Work through the data and say how many lines contain "image". The number alone is the answer.

----- SUPPLIED RECORDS

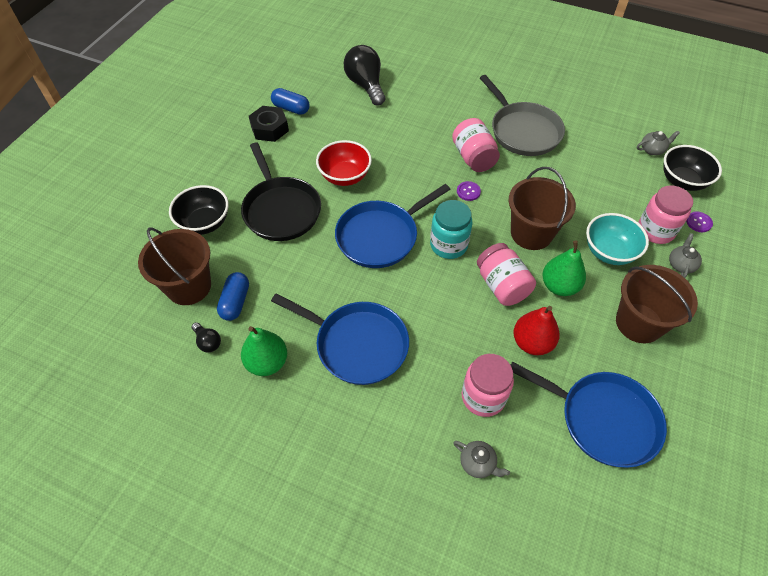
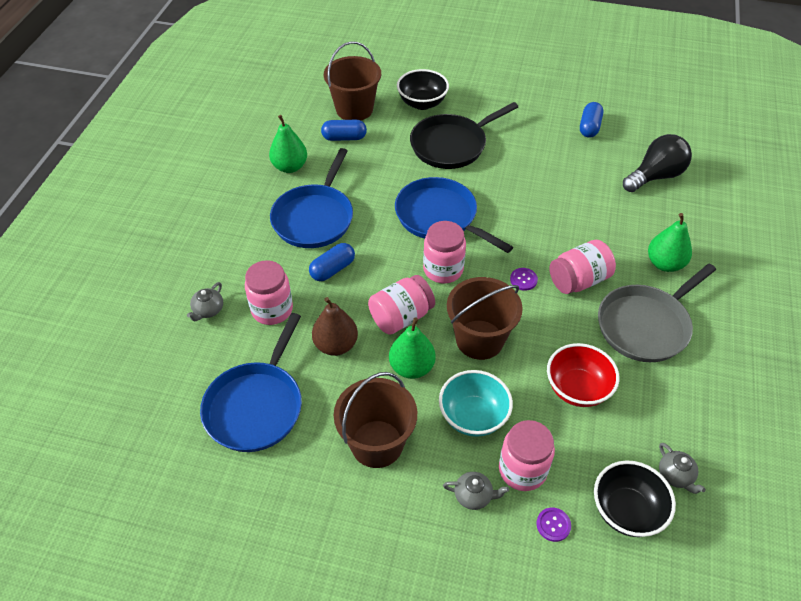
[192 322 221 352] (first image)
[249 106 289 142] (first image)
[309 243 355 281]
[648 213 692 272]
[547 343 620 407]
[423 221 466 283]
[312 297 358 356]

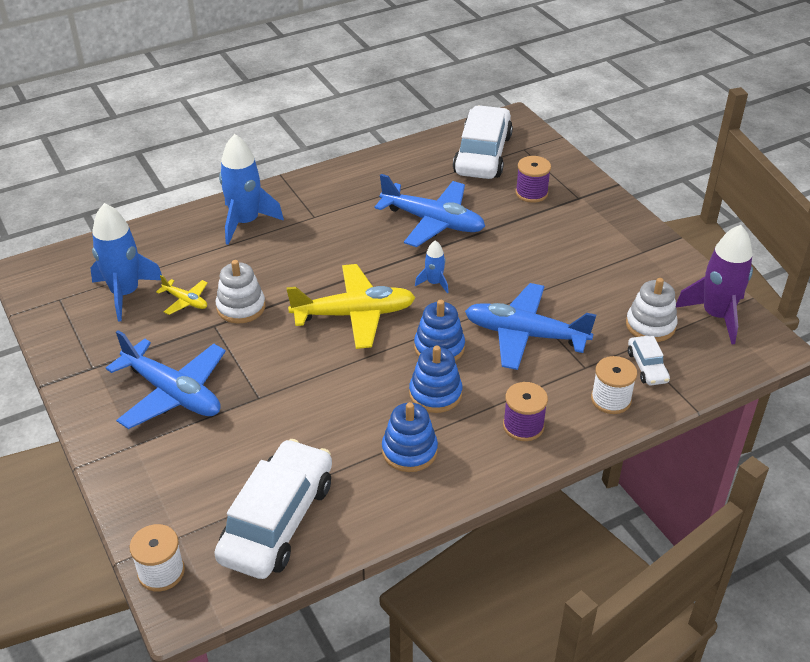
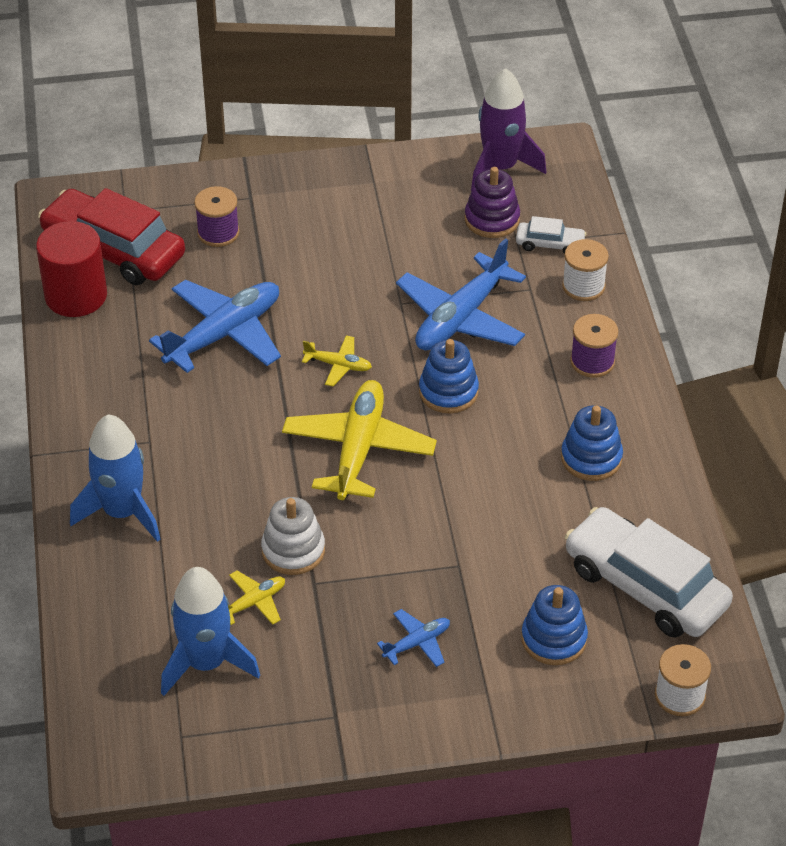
[36 221 107 317]
[521 585 588 665]
[302 335 372 386]
[38 188 185 285]
[465 167 520 238]
[377 609 450 667]

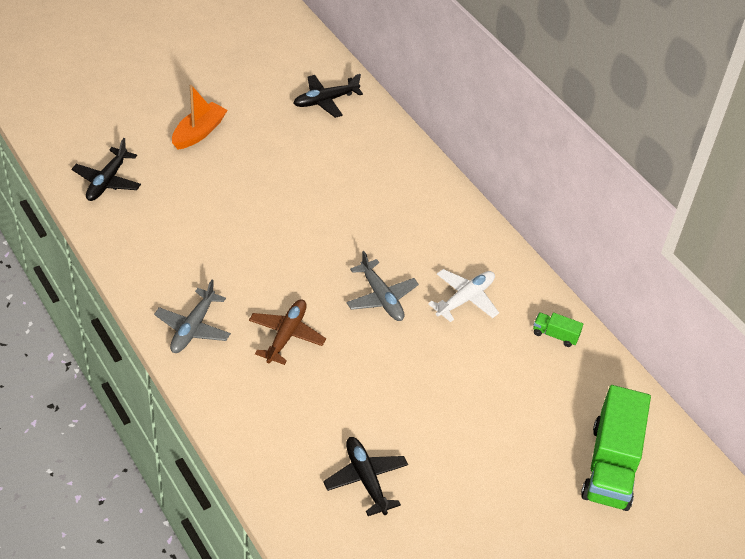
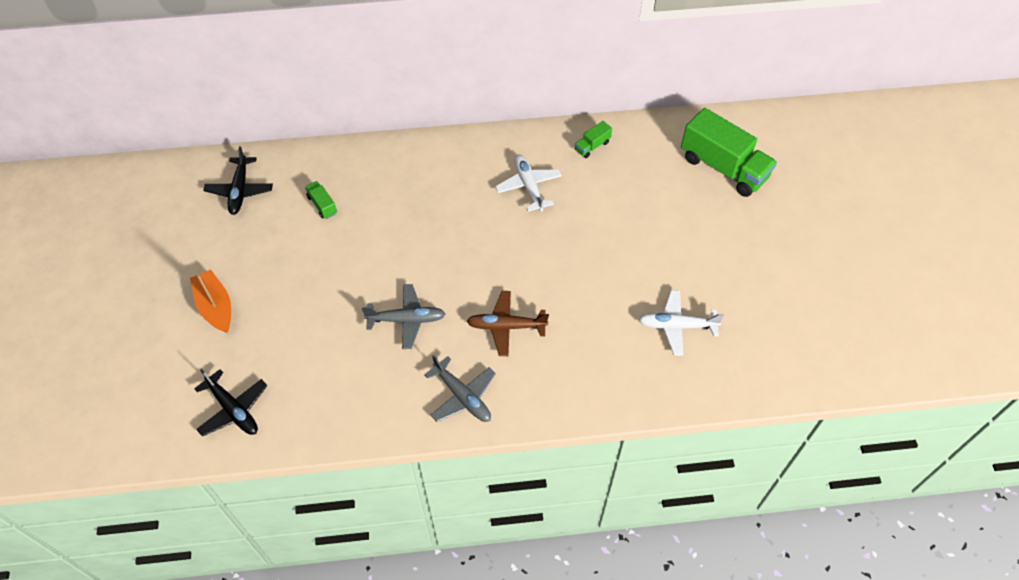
[305 181 337 219]
[362 284 445 349]
[638 290 724 356]
[467 291 549 356]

----------

**ANSWER BOX:** 2